ACTION ITEM
When the line containing "D101: zener (A PULSE, K CLK) -> none" is found in the data below, copy it and each line after it through the line containing "T104: NPN (B", exactly and with no others.

AVAILABLE DATA
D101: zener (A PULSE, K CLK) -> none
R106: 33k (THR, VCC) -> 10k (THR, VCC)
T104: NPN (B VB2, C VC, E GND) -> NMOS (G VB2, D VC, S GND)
---
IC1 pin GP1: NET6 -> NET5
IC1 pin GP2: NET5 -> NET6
--
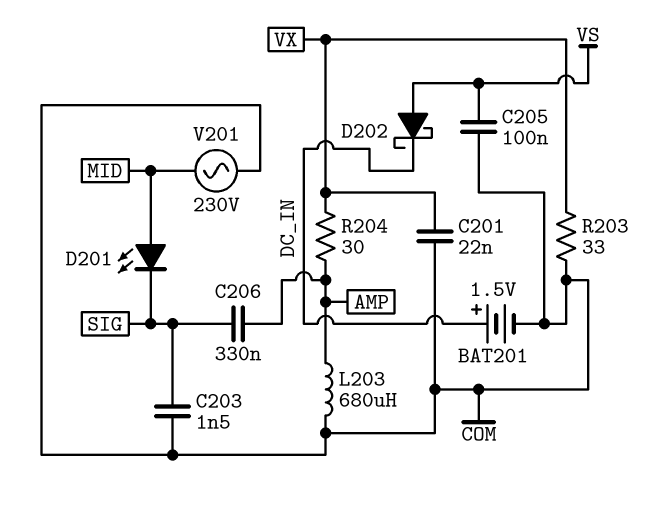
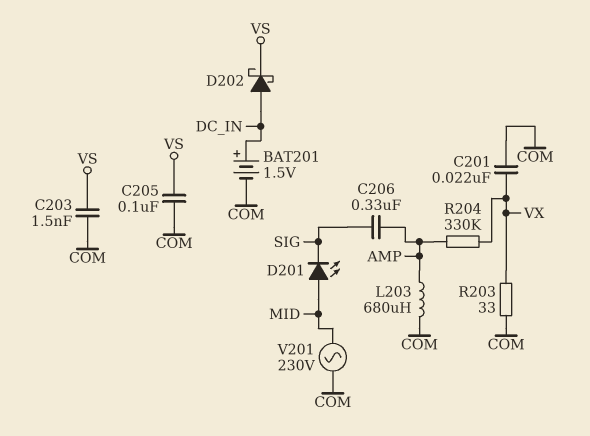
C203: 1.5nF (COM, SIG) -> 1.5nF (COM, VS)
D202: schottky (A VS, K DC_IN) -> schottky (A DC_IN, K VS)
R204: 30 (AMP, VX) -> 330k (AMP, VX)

OUTPUT FOR THIS TASK
D101: zener (A PULSE, K CLK) -> none
R106: 33k (THR, VCC) -> 10k (THR, VCC)
T104: NPN (B VB2, C VC, E GND) -> NMOS (G VB2, D VC, S GND)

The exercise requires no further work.